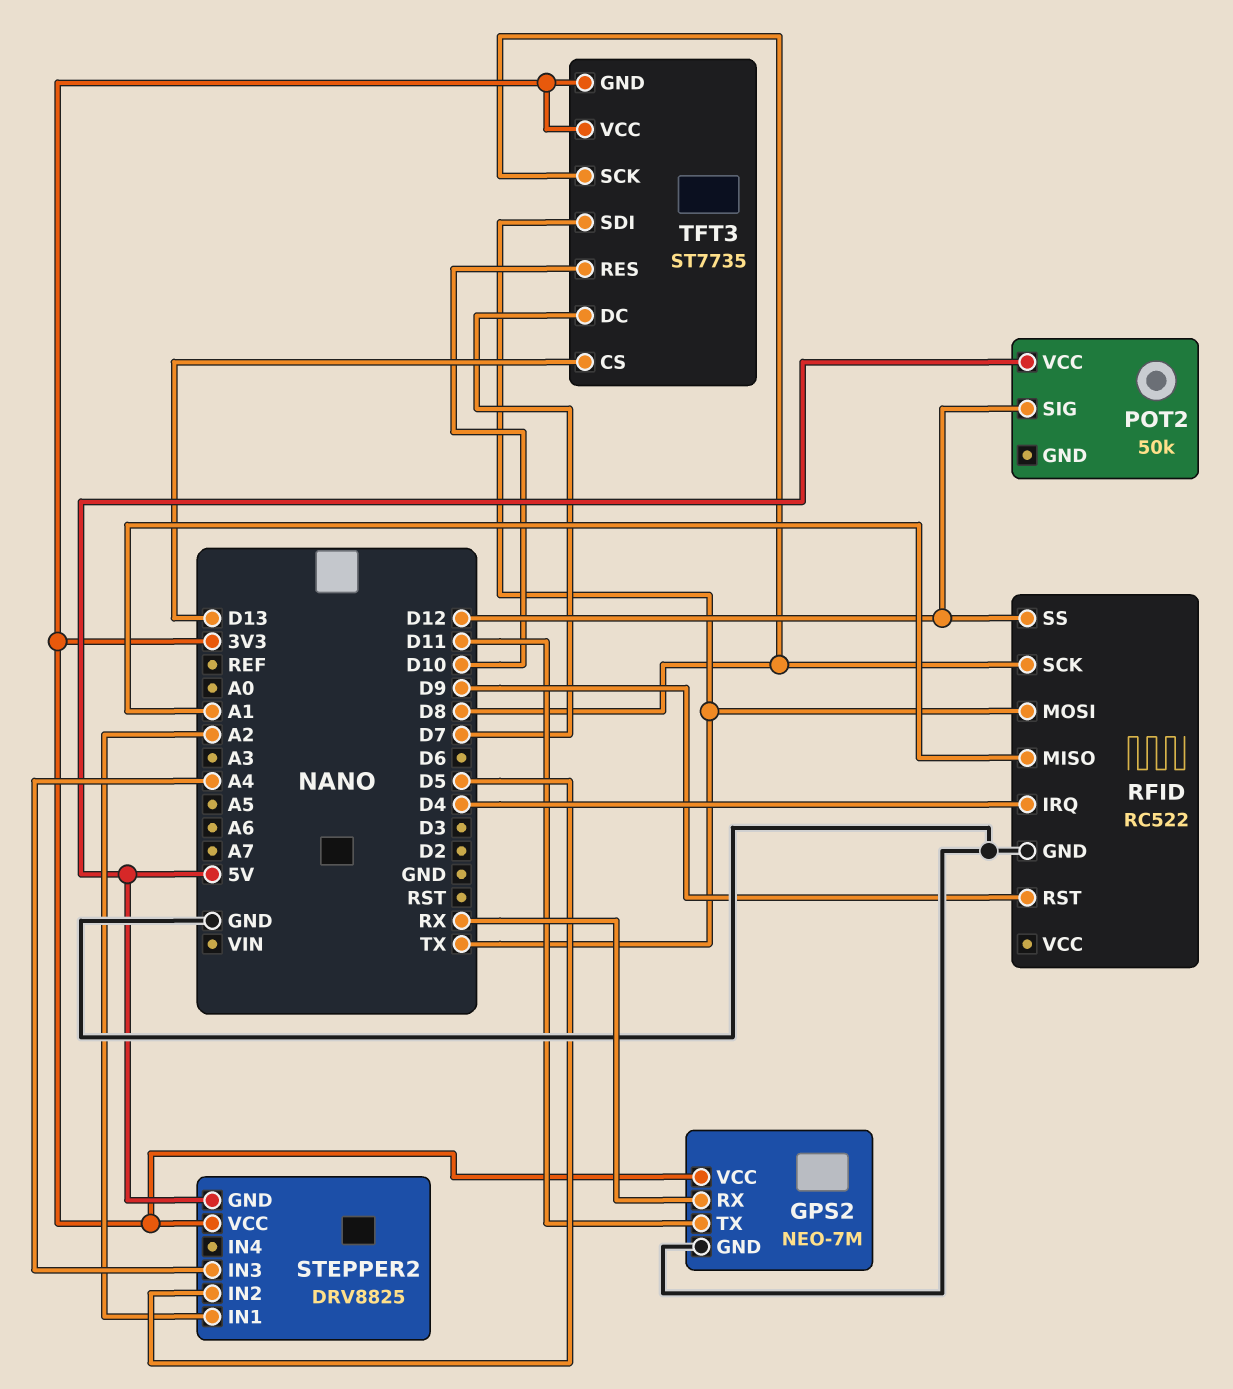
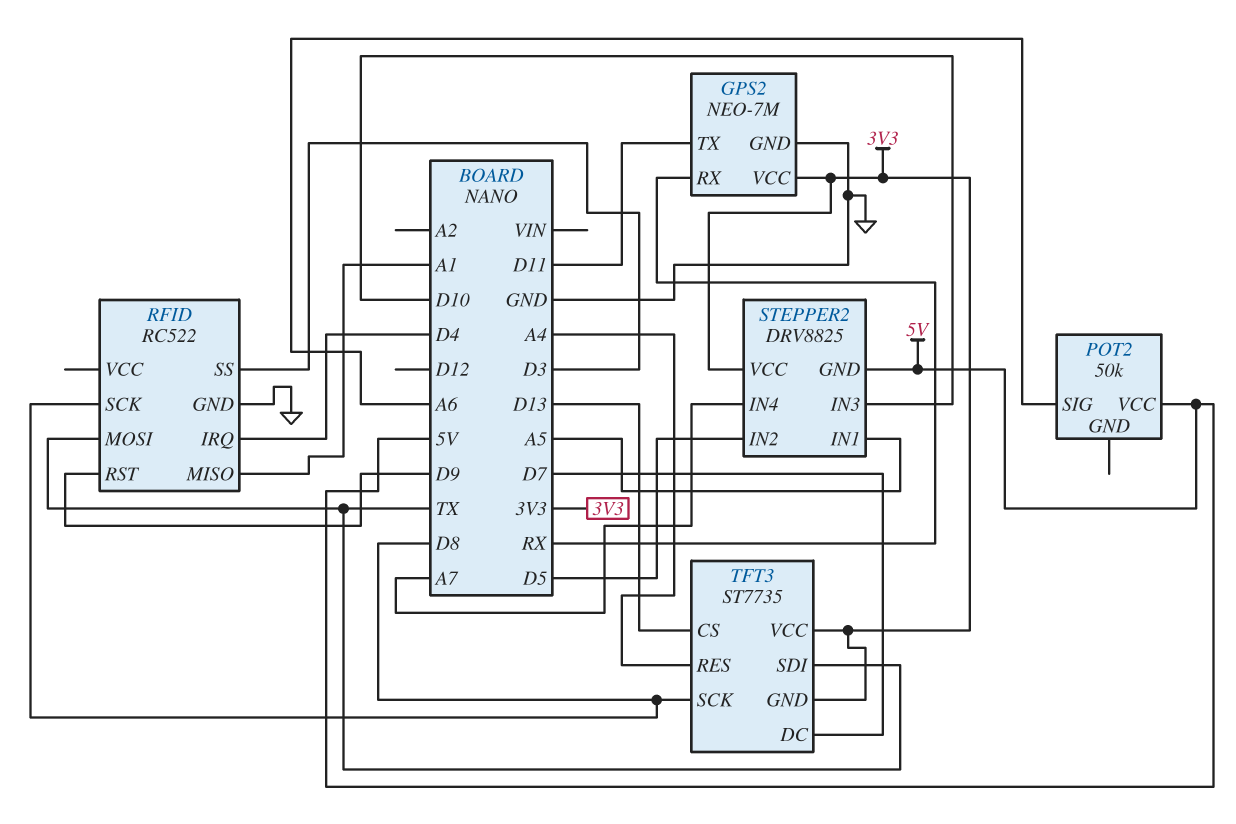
POT2 pin SIG: D12 -> A6
RFID pin SS: D12 -> D3
STEPPER2 pin IN1: A2 -> A5
STEPPER2 pin IN3: A4 -> D10
STEPPER2 pin IN4: none -> A7
TFT3 pin RES: D10 -> A4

Activity » I need exact copies of the lines from the one holding "RFID pin SS: D12 -> D3" through the end of the records above, and nothing beyond them.

Solution to this problem »
RFID pin SS: D12 -> D3
STEPPER2 pin IN1: A2 -> A5
STEPPER2 pin IN3: A4 -> D10
STEPPER2 pin IN4: none -> A7
TFT3 pin RES: D10 -> A4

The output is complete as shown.